• [Description of the task]
Quote the lines of the data below verbatim, beginning at the line that contains "blue nonizul (no. 1 from left)" and ending at the last line, both included, and excluding pictures.

(Records from a data collection)
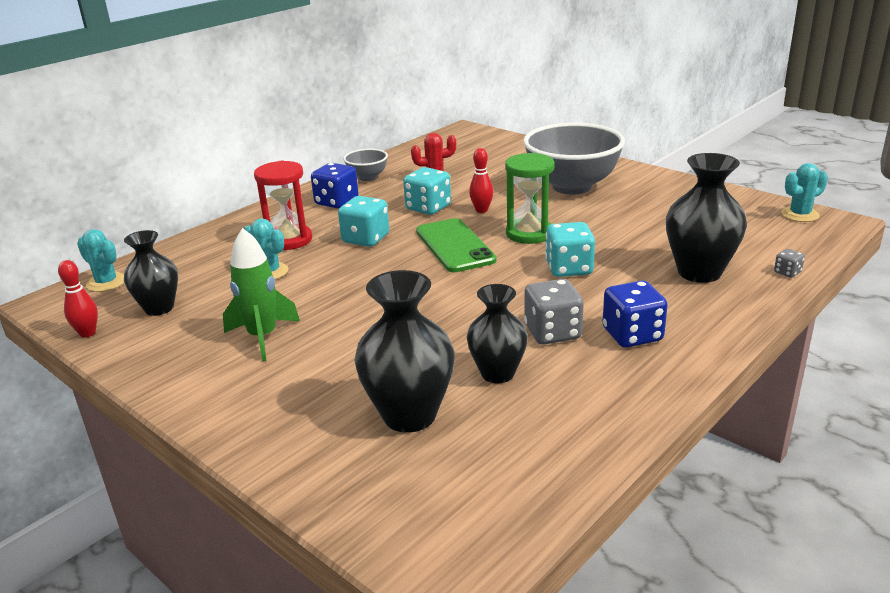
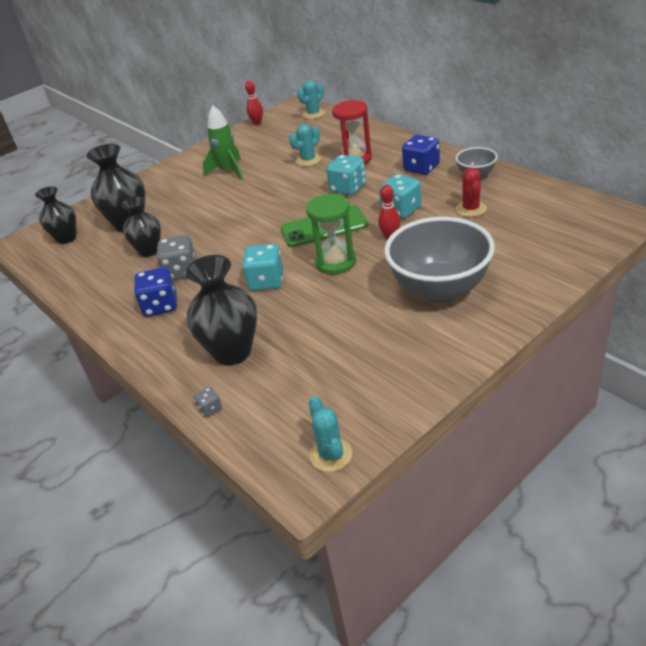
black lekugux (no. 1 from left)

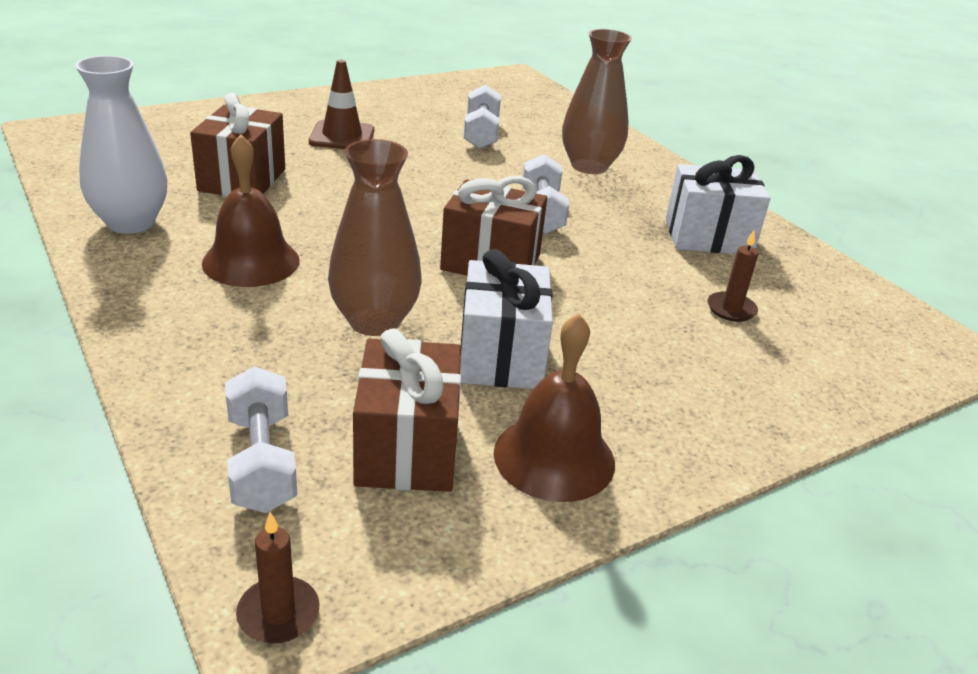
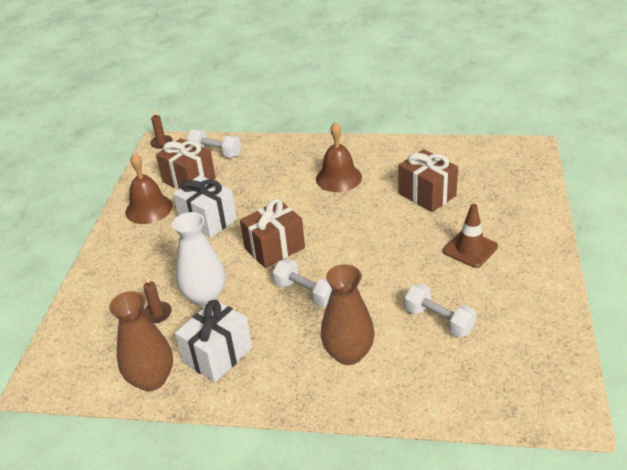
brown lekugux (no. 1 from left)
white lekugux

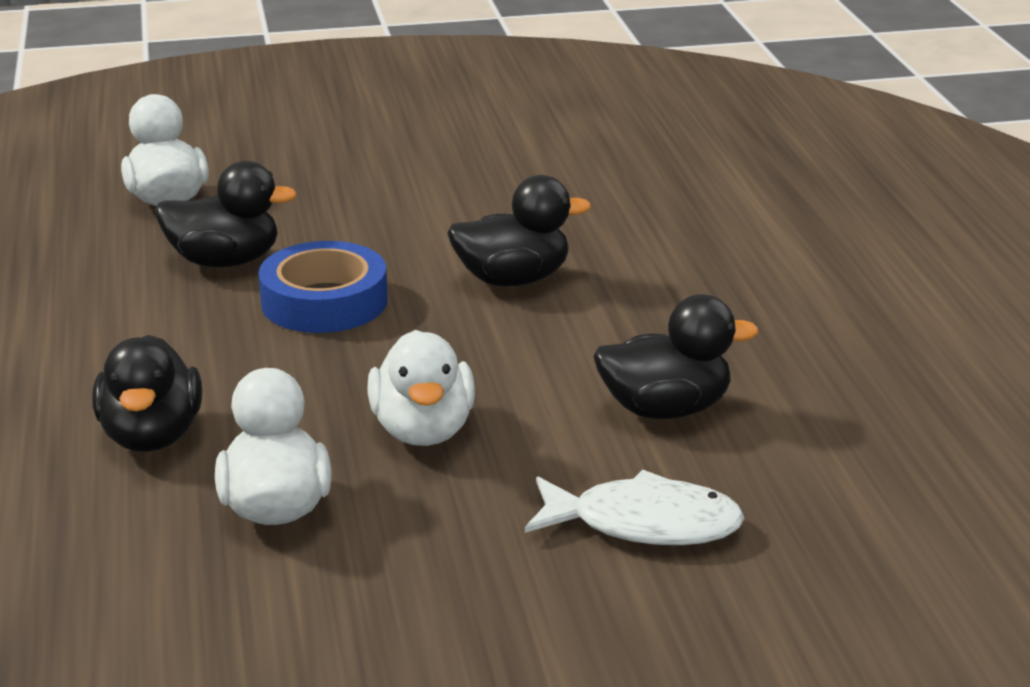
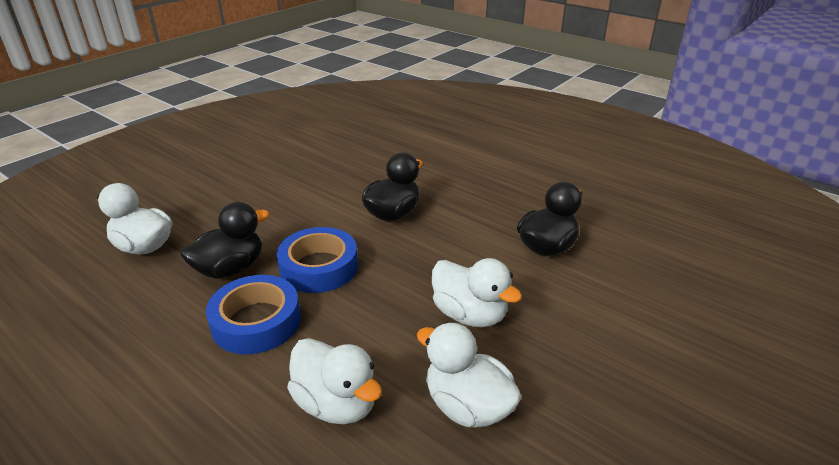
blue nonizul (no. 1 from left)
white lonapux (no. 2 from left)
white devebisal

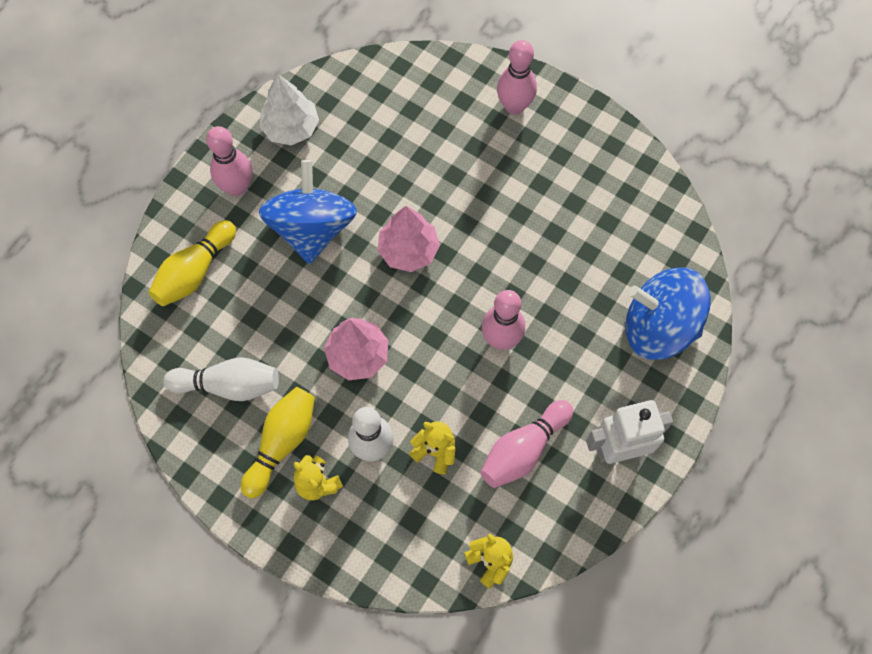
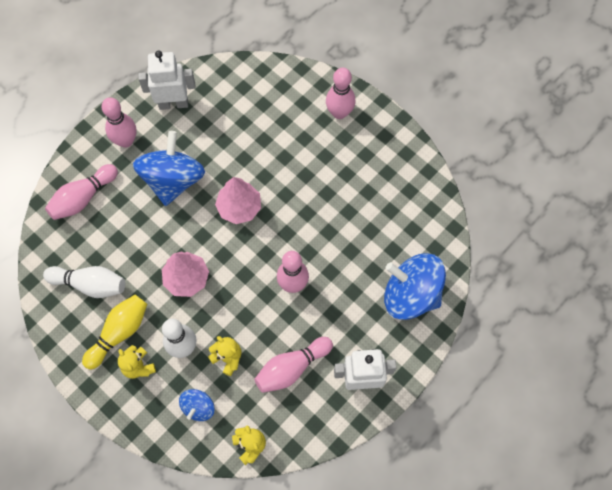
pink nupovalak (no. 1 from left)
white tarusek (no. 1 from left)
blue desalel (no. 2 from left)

• [Response]
blue nonizul (no. 1 from left)
white lonapux (no. 2 from left)
white devebisal

pink nupovalak (no. 1 from left)
white tarusek (no. 1 from left)
blue desalel (no. 2 from left)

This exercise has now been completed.